### EXCERPTED DATA
↓
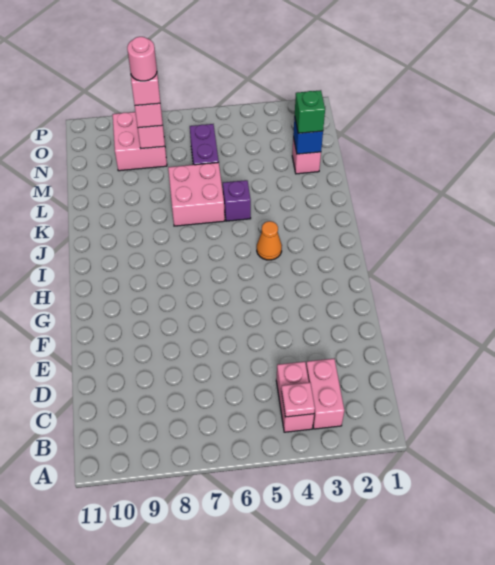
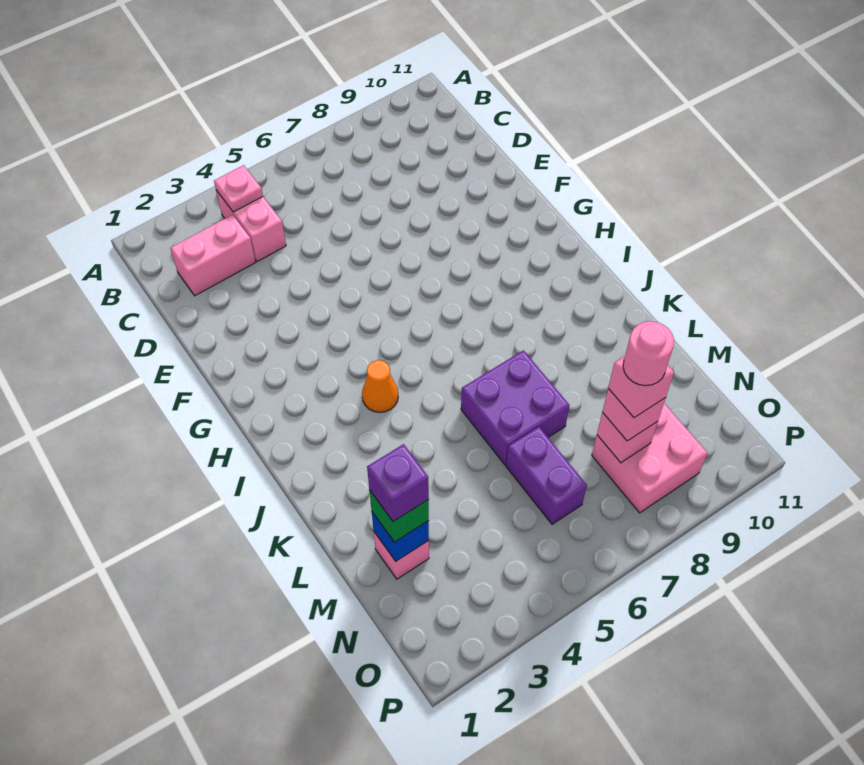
pink brick B3:C3 level 1 -> pink brick C2:C3 level 1
purple brick K5 level 1 -> purple brick M2 level 4
pink brick K6:L7 level 1 -> purple brick K6:L7 level 1

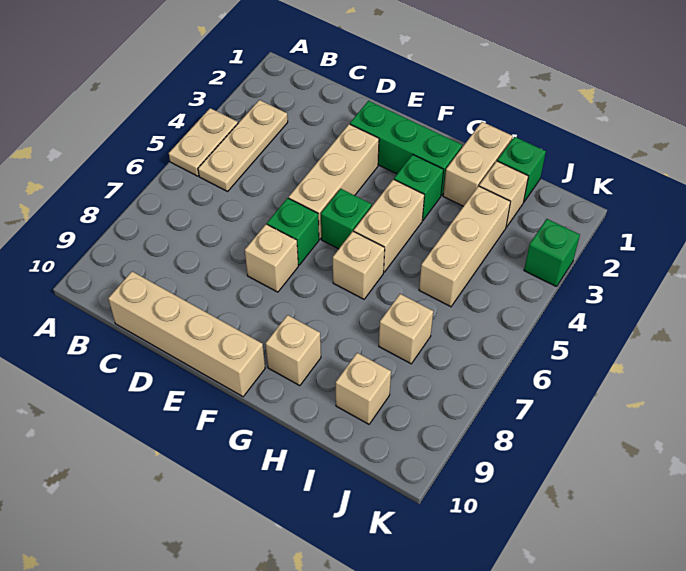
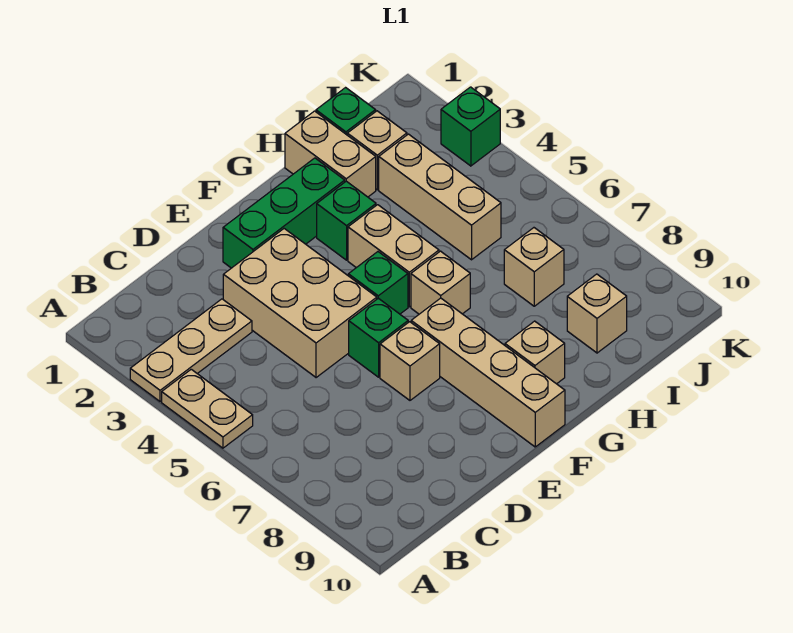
tan plate B3:B5 level 1 -> tan plate A3:C3 level 1
tan brick C10:F10 level 1 -> tan brick F7:F10 level 1
tan brick E3:E5 level 1 -> tan brick D3:E5 level 1

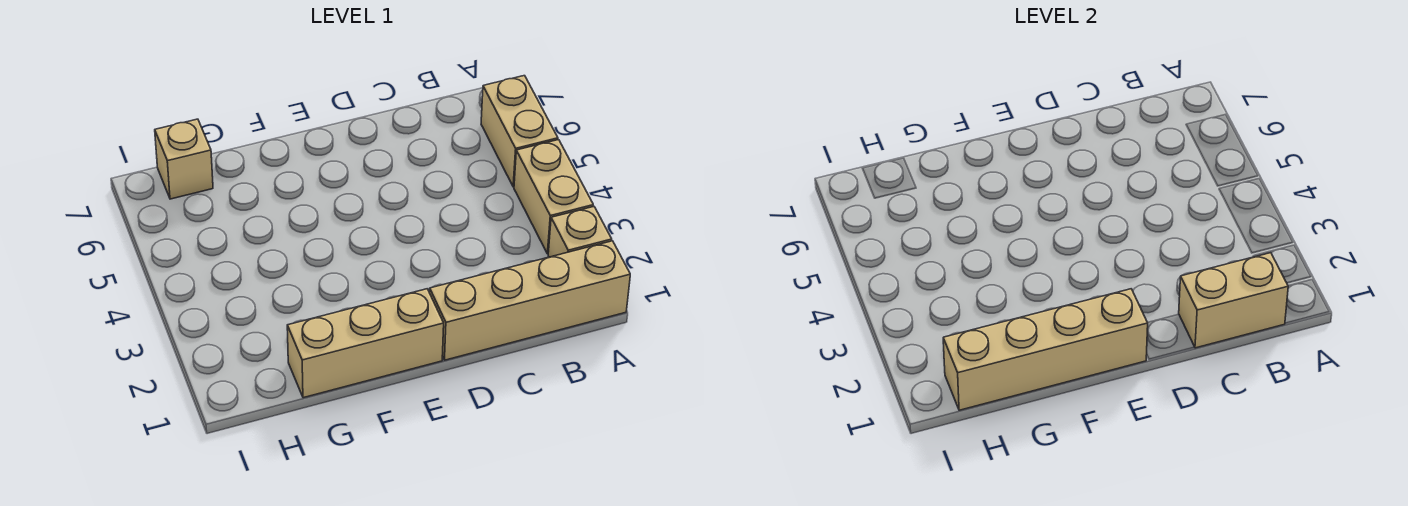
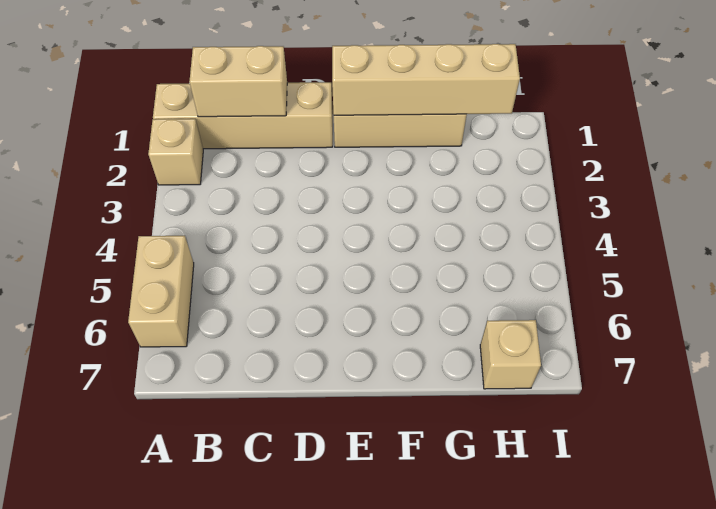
tan brick A3:A4 level 1 -> none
↑
### PROBLEM DESCRIPTION
Exactly reproduce the entries above, minus the pictures.

### ANSWER TO THE EXERCISE
pink brick B3:C3 level 1 -> pink brick C2:C3 level 1
purple brick K5 level 1 -> purple brick M2 level 4
pink brick K6:L7 level 1 -> purple brick K6:L7 level 1

tan plate B3:B5 level 1 -> tan plate A3:C3 level 1
tan brick C10:F10 level 1 -> tan brick F7:F10 level 1
tan brick E3:E5 level 1 -> tan brick D3:E5 level 1

tan brick A3:A4 level 1 -> none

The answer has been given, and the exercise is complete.